[Items listed in a dataset]
┌──
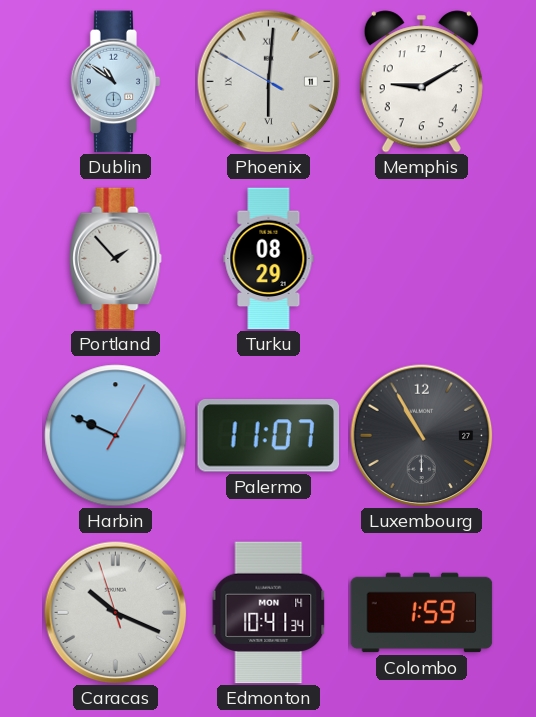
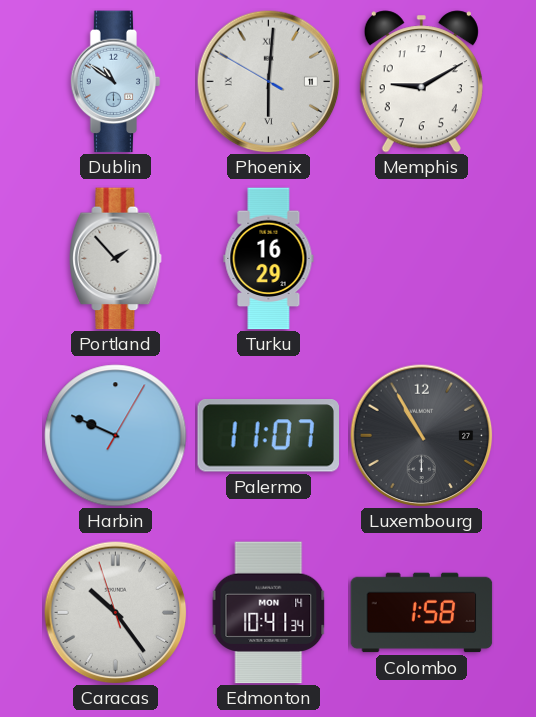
Turku: 08:29 -> 16:29
Caracas: 10:18 -> 10:23
Colombo: 1:59 -> 1:58
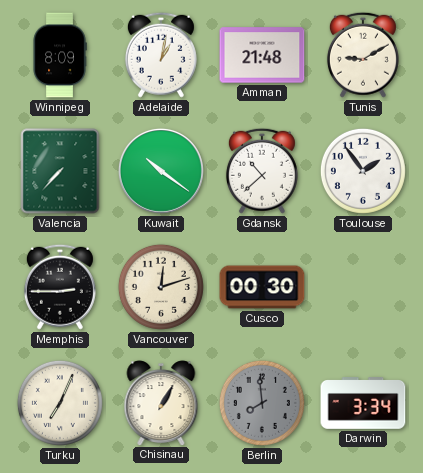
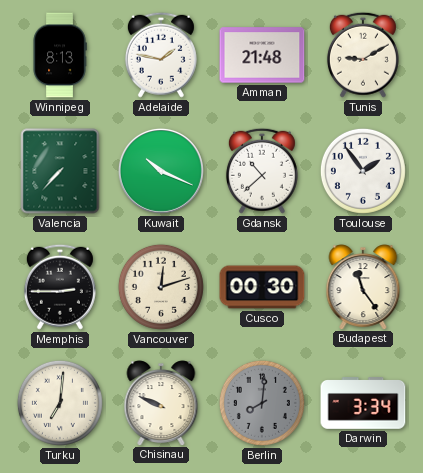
Winnipeg: 8:09 -> 8:13
Adelaide: 1:02 -> 1:47
Kuwait: 10:21 -> 10:19
Budapest: none -> 11:24
Turku: 7:04 -> 7:01
Chisinau: 1:05 -> 9:49
Berlin: 7:59 -> 8:01
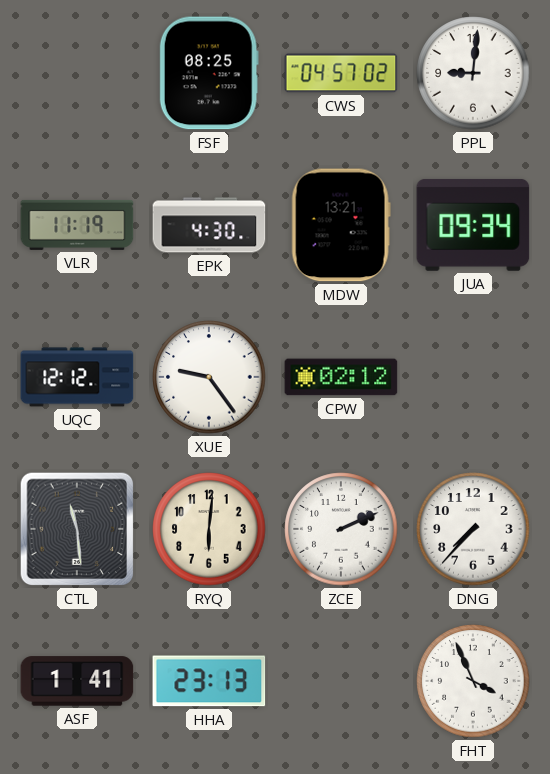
└──
Please copy every line of the listing above word for word, leaving out the pictures.

■ **EXERCISE RESPONSE**:
Turku: 08:29 -> 16:29
Caracas: 10:18 -> 10:23
Colombo: 1:59 -> 1:58
Winnipeg: 8:09 -> 8:13
Adelaide: 1:02 -> 1:47
Kuwait: 10:21 -> 10:19
Budapest: none -> 11:24
Turku: 7:04 -> 7:01
Chisinau: 1:05 -> 9:49
Berlin: 7:59 -> 8:01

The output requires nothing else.